▸ **Problem**
Could you output the entire listing without altering anything?

▸ **Data records**
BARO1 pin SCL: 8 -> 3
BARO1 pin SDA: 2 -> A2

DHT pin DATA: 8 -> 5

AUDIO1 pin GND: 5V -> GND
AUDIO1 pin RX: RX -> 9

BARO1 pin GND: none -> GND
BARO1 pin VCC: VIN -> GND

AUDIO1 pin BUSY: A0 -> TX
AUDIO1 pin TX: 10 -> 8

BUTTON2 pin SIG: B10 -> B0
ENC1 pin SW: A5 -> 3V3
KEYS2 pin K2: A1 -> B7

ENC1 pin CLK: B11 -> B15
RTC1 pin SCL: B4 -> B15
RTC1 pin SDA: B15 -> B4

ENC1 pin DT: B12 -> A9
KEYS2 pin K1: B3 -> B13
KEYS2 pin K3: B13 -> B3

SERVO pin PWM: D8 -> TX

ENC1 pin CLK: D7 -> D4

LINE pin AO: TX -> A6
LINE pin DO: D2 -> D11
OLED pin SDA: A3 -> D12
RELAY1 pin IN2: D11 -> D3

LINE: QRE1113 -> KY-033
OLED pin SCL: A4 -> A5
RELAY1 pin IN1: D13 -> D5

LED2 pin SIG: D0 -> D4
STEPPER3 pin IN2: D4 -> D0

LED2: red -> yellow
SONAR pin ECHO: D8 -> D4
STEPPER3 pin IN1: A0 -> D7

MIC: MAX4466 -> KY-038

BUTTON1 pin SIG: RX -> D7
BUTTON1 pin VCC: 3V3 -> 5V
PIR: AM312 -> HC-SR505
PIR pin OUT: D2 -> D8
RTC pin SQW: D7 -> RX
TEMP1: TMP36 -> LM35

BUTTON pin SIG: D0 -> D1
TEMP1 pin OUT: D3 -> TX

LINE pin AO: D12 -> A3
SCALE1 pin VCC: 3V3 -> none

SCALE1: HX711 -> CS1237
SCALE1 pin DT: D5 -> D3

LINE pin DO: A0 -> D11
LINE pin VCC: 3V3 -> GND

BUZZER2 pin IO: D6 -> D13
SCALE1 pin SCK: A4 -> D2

▸ **Answer below**
BARO1 pin SCL: 8 -> 3
BARO1 pin SDA: 2 -> A2

DHT pin DATA: 8 -> 5

AUDIO1 pin GND: 5V -> GND
AUDIO1 pin RX: RX -> 9

BARO1 pin GND: none -> GND
BARO1 pin VCC: VIN -> GND

AUDIO1 pin BUSY: A0 -> TX
AUDIO1 pin TX: 10 -> 8

BUTTON2 pin SIG: B10 -> B0
ENC1 pin SW: A5 -> 3V3
KEYS2 pin K2: A1 -> B7

ENC1 pin CLK: B11 -> B15
RTC1 pin SCL: B4 -> B15
RTC1 pin SDA: B15 -> B4

ENC1 pin DT: B12 -> A9
KEYS2 pin K1: B3 -> B13
KEYS2 pin K3: B13 -> B3

SERVO pin PWM: D8 -> TX

ENC1 pin CLK: D7 -> D4

LINE pin AO: TX -> A6
LINE pin DO: D2 -> D11
OLED pin SDA: A3 -> D12
RELAY1 pin IN2: D11 -> D3

LINE: QRE1113 -> KY-033
OLED pin SCL: A4 -> A5
RELAY1 pin IN1: D13 -> D5

LED2 pin SIG: D0 -> D4
STEPPER3 pin IN2: D4 -> D0

LED2: red -> yellow
SONAR pin ECHO: D8 -> D4
STEPPER3 pin IN1: A0 -> D7

MIC: MAX4466 -> KY-038

BUTTON1 pin SIG: RX -> D7
BUTTON1 pin VCC: 3V3 -> 5V
PIR: AM312 -> HC-SR505
PIR pin OUT: D2 -> D8
RTC pin SQW: D7 -> RX
TEMP1: TMP36 -> LM35

BUTTON pin SIG: D0 -> D1
TEMP1 pin OUT: D3 -> TX

LINE pin AO: D12 -> A3
SCALE1 pin VCC: 3V3 -> none

SCALE1: HX711 -> CS1237
SCALE1 pin DT: D5 -> D3

LINE pin DO: A0 -> D11
LINE pin VCC: 3V3 -> GND

BUZZER2 pin IO: D6 -> D13
SCALE1 pin SCK: A4 -> D2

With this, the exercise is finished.